Information supplied
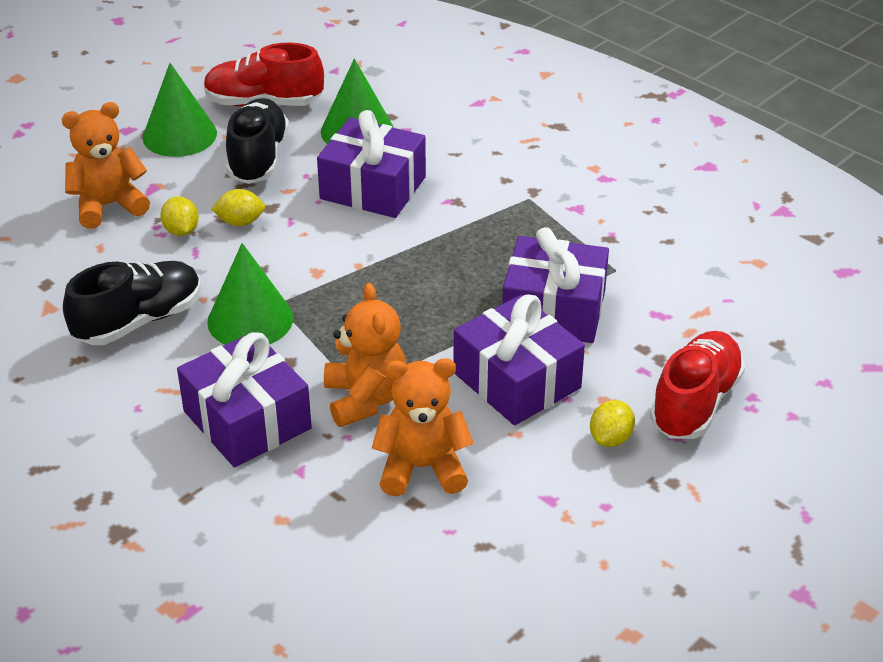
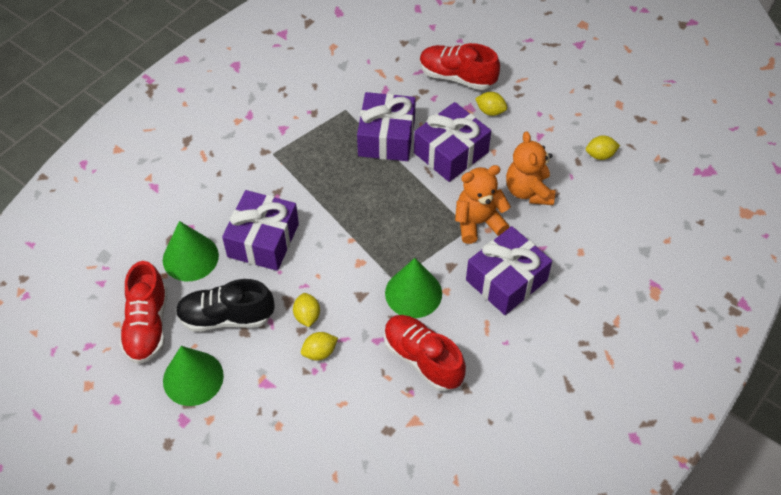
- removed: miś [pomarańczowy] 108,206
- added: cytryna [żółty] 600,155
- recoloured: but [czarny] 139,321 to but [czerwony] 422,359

Your goal
Do not include the images; transcribe the rest of the listing exactly.

Written answer
- removed: miś [pomarańczowy] 108,206
- added: cytryna [żółty] 600,155
- recoloured: but [czarny] 139,321 to but [czerwony] 422,359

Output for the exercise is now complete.